** THE INPUT follows **

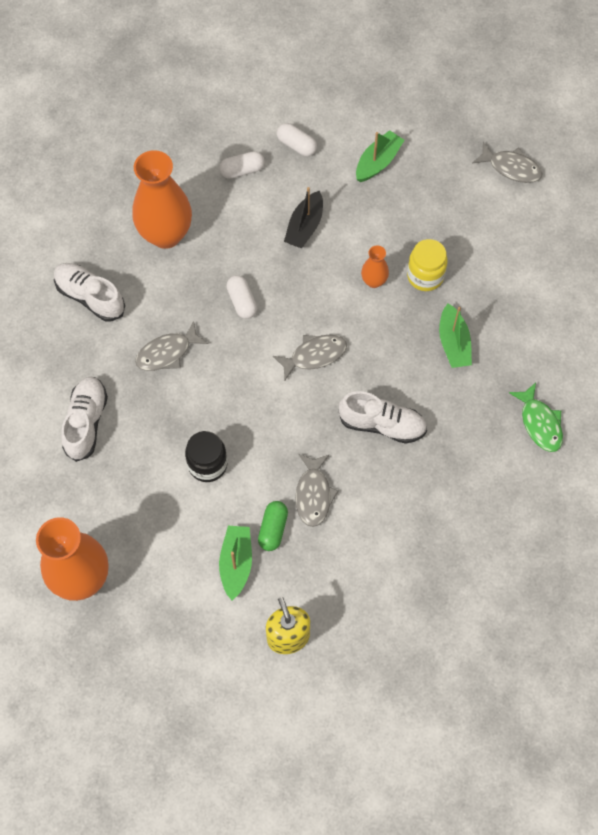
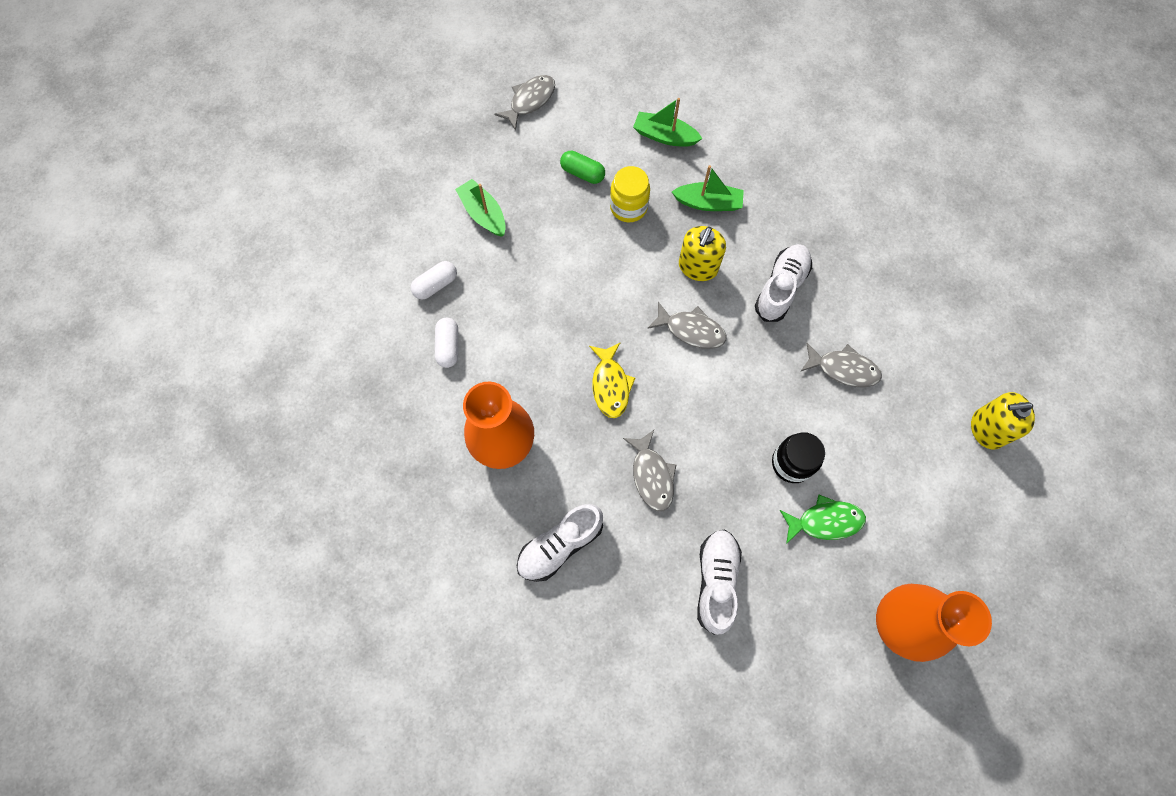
camera: 75 degrees left, 5 degrees up
white shoe [61,376,108,462] -> white shoe turned 75 degrees clockwise [697,529,742,635]
green boat [219,526,252,600] -> green boat moved to [633,98,703,147]
white capsule [226,275,257,319] -> yellow fish [589,343,635,418]
green capsule [258,501,288,551] -> green capsule moved to [560,151,605,184]
grey fish [273,335,347,381] -> grey fish turned 120 degrees clockwise [647,302,727,349]
black boat [284,187,323,248] -> none
orange vase [361,245,389,288] -> none
green fish [509,383,563,452] -> green fish moved to [780,495,866,544]
none -> yellow soap dispenser [679,226,726,281]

** End of THE INPUT **

• TASK OBJECTIVE:
The entries are to be restated word for word, and no picture should appear in the copy.

• ANSWER TO THIS TASK:
camera: 75 degrees left, 5 degrees up
white shoe [61,376,108,462] -> white shoe turned 75 degrees clockwise [697,529,742,635]
green boat [219,526,252,600] -> green boat moved to [633,98,703,147]
white capsule [226,275,257,319] -> yellow fish [589,343,635,418]
green capsule [258,501,288,551] -> green capsule moved to [560,151,605,184]
grey fish [273,335,347,381] -> grey fish turned 120 degrees clockwise [647,302,727,349]
black boat [284,187,323,248] -> none
orange vase [361,245,389,288] -> none
green fish [509,383,563,452] -> green fish moved to [780,495,866,544]
none -> yellow soap dispenser [679,226,726,281]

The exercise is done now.